* _Dataset_
◆ ◆ ◆ ◆ ◆

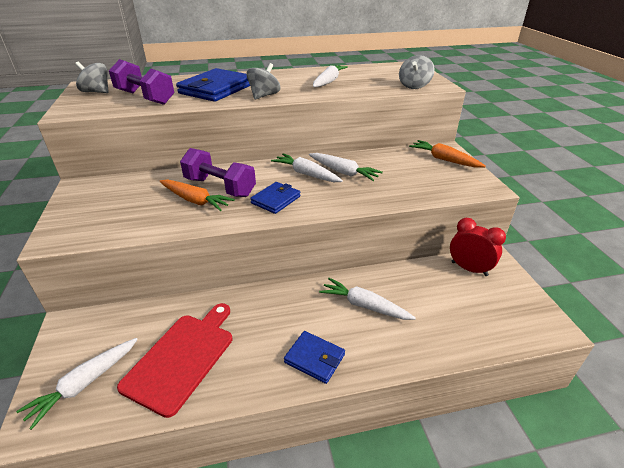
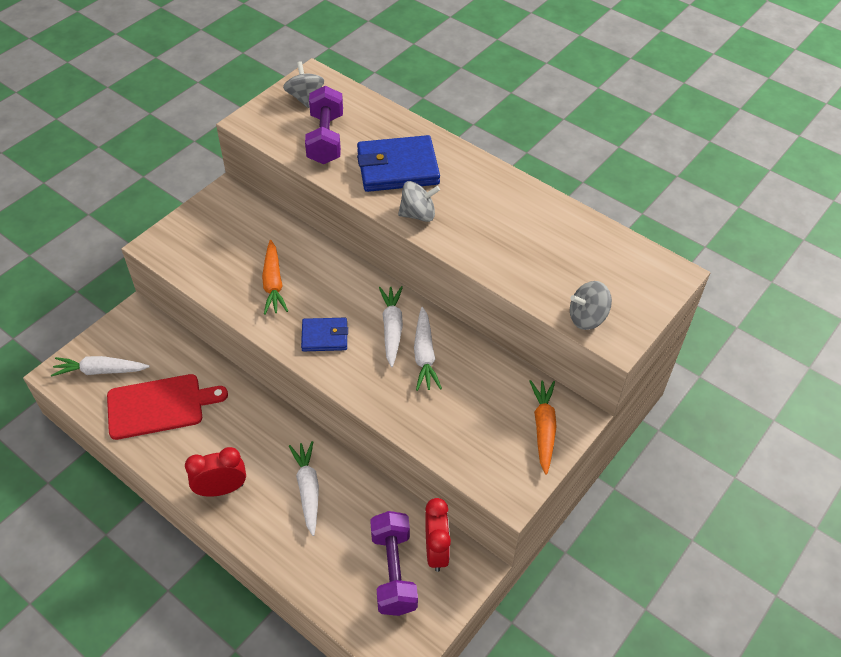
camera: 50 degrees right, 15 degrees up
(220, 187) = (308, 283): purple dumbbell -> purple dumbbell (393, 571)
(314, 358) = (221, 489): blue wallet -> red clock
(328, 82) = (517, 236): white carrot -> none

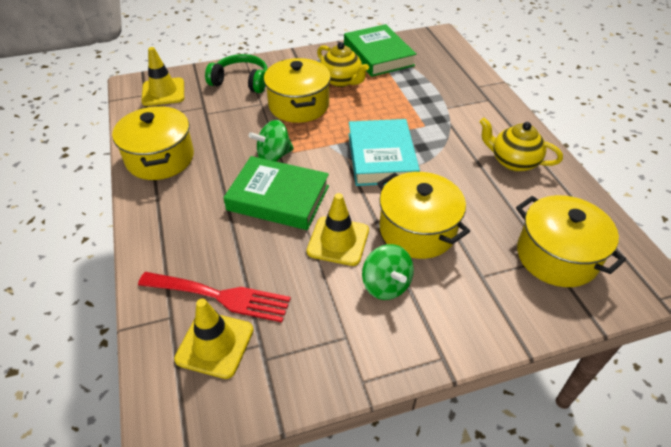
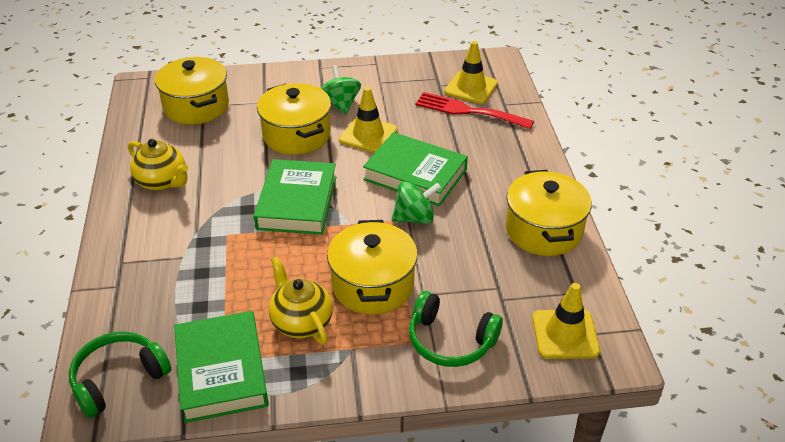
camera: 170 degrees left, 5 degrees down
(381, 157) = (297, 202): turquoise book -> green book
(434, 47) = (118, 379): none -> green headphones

◆ ◆ ◆ ◆ ◆

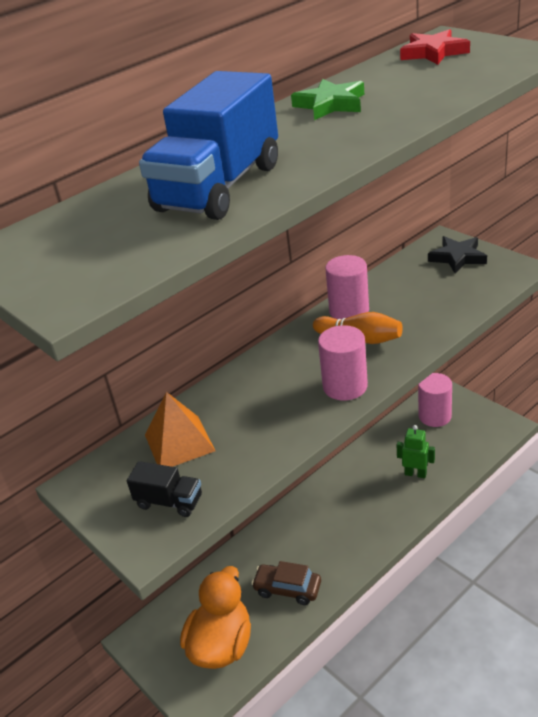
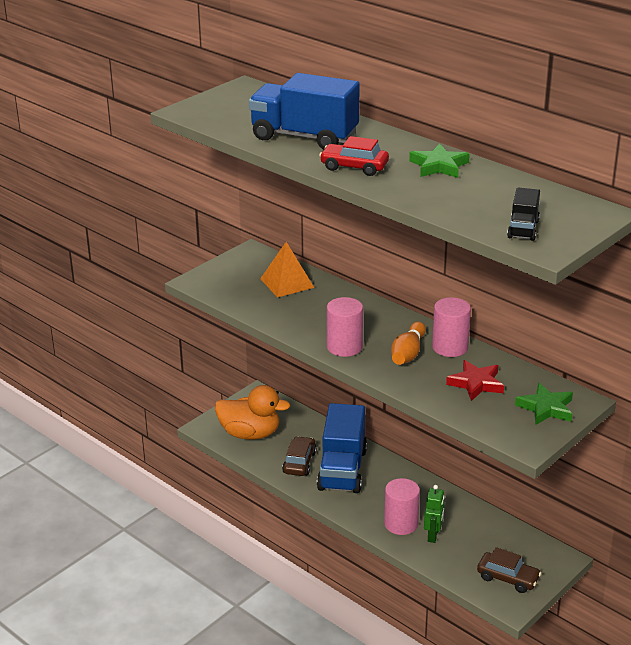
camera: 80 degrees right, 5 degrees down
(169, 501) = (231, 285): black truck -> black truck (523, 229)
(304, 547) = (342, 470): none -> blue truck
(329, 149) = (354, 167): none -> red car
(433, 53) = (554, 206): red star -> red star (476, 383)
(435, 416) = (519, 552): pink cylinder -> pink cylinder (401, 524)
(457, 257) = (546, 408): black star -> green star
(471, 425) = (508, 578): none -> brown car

◆ ◆ ◆ ◆ ◆

* _What is required_
Your answer should consist of the lines from the line with "(169, 501) = (231, 285): black" to the line with "(433, 53) = (554, 206): red" above, repeated exactly, both ends included.

* _Written reply_
(169, 501) = (231, 285): black truck -> black truck (523, 229)
(304, 547) = (342, 470): none -> blue truck
(329, 149) = (354, 167): none -> red car
(433, 53) = (554, 206): red star -> red star (476, 383)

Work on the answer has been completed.